**Exercise objective:**
Below are the records; count how many of their lines carry "degrees" and give only the number.

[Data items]
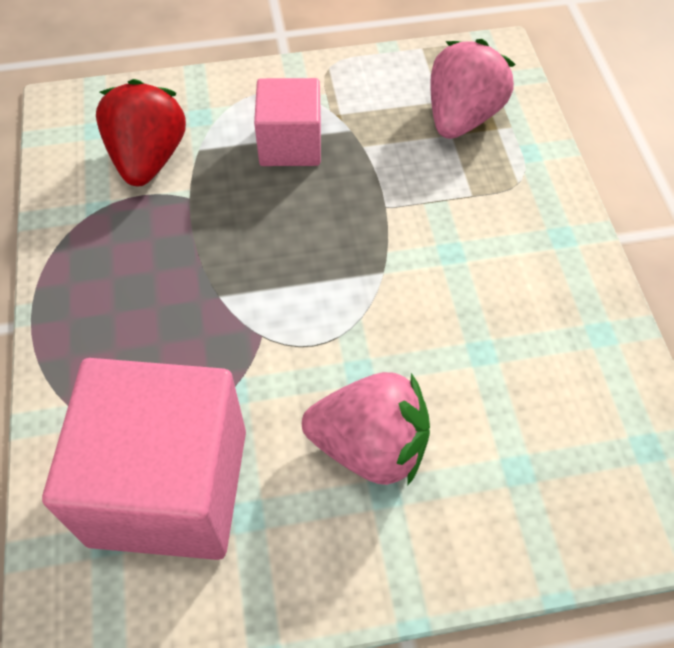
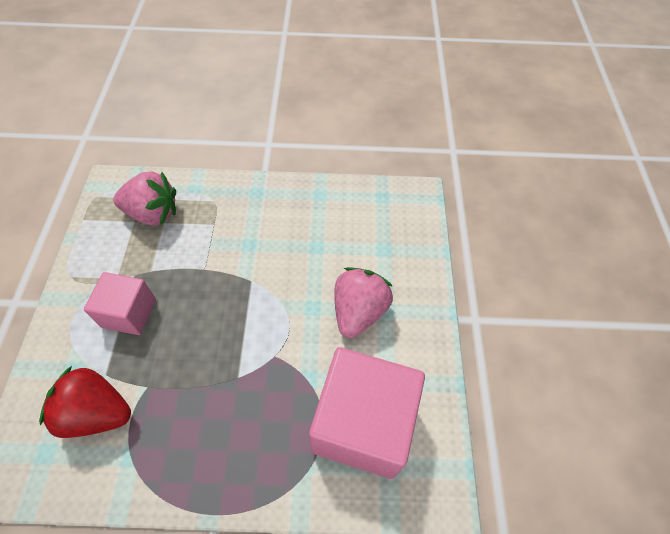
camera: 80 degrees left, 0 degrees up
(462, 117) = (153, 213): pink strawberry -> pink strawberry turned 150 degrees clockwise

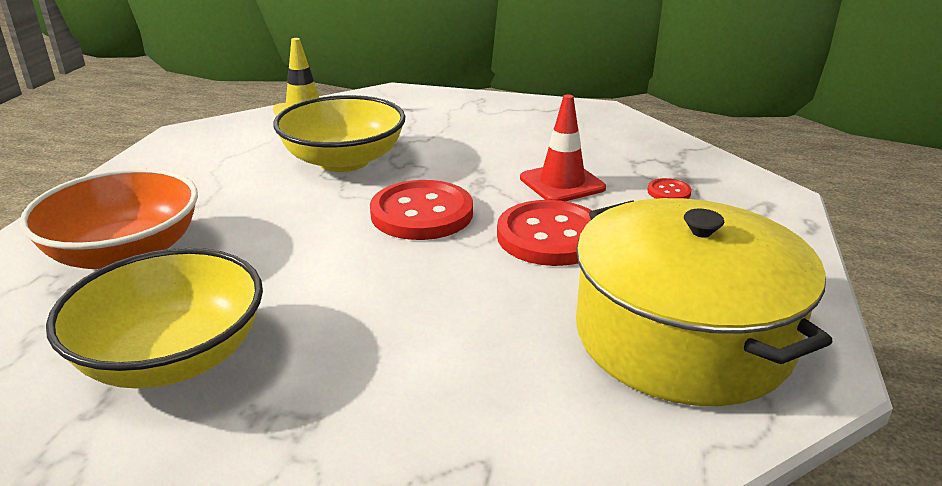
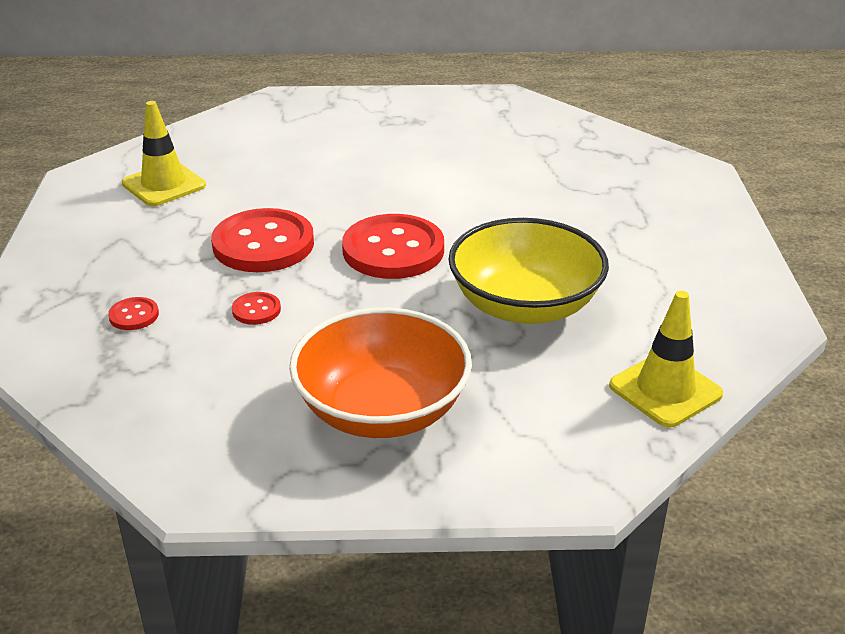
camera: 165 degrees right, 5 degrees up
(125, 254) = (609, 181): orange bowl -> orange bowl (382, 410)
(173, 357) = (489, 134): yellow bowl -> none
(562, 183) = (256, 310): red traffic cone -> red button
(683, 336) = (164, 185): yellow pot -> yellow traffic cone

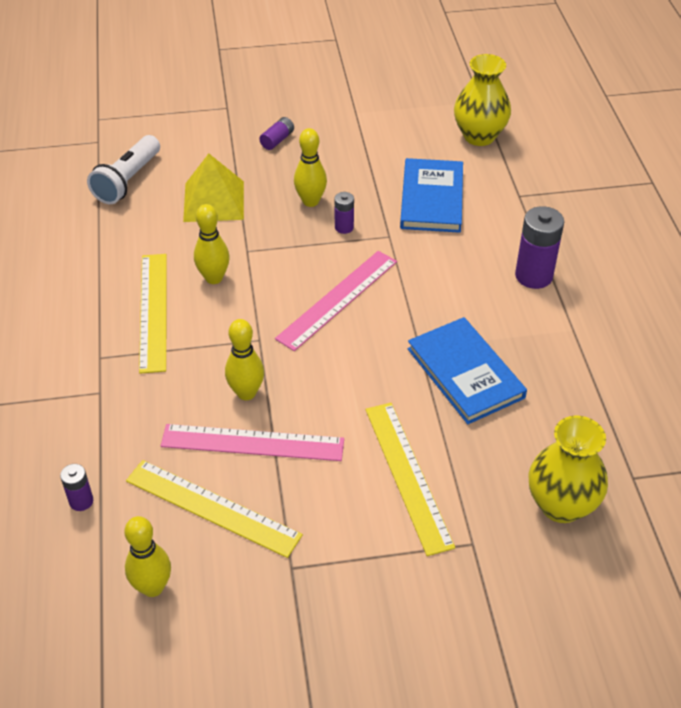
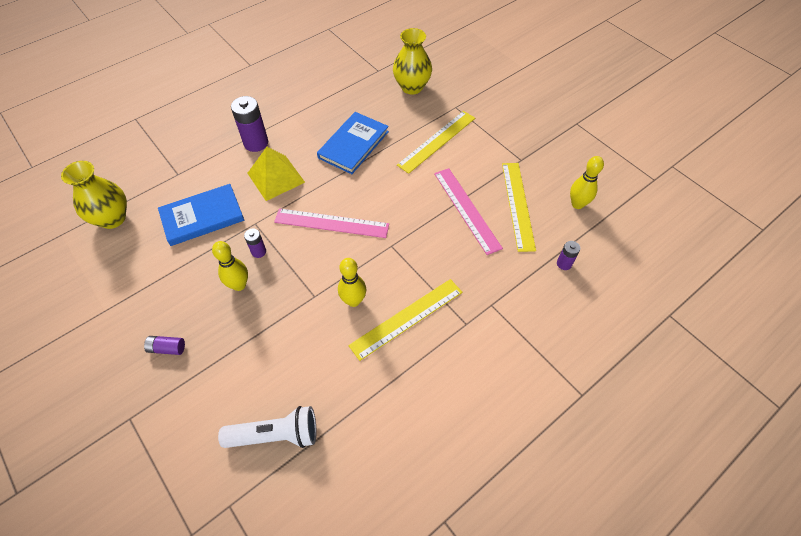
camera: 120 degrees left, 10 degrees up
(214, 201) = (270, 350): yellow pyramid -> yellow pyramid (276, 177)
(246, 393) = (436, 230): yellow bowling pin -> none

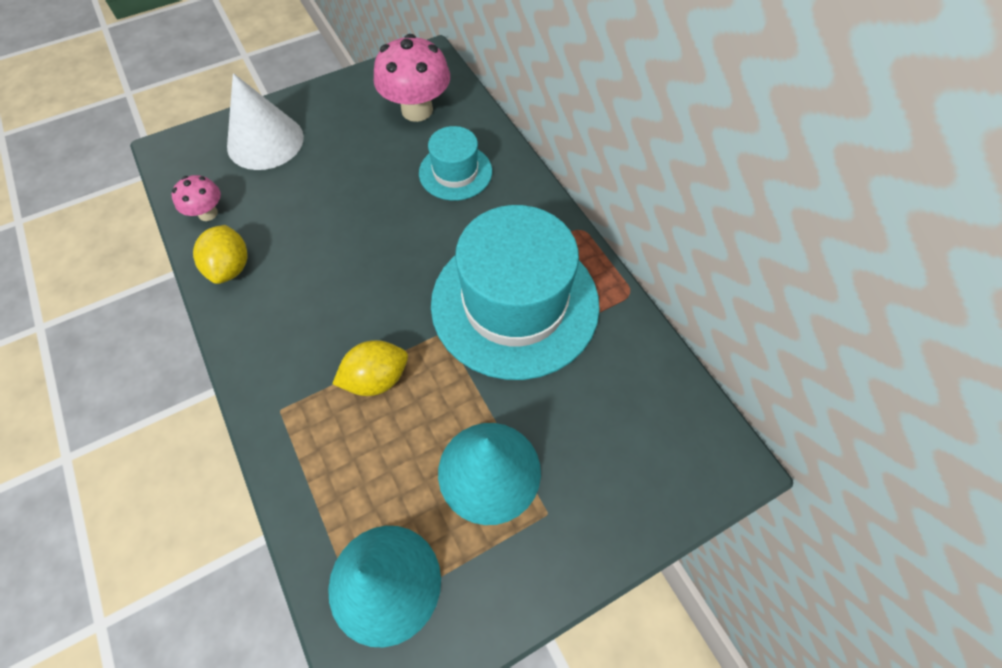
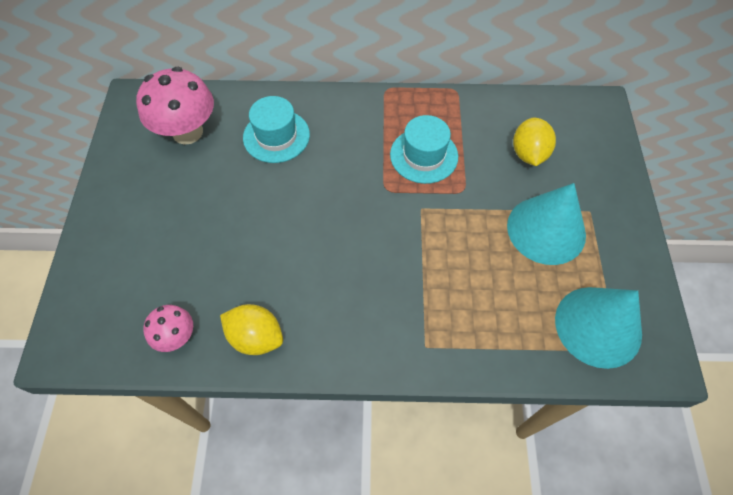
camera: 60 degrees left, 0 degrees up
(265, 141) = (125, 258): white cone -> none
(376, 379) = (436, 268): yellow lemon -> yellow lemon (528, 154)
(514, 303) = (424, 155): turquoise hat -> turquoise hat, size x0.50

**Expected output:**
5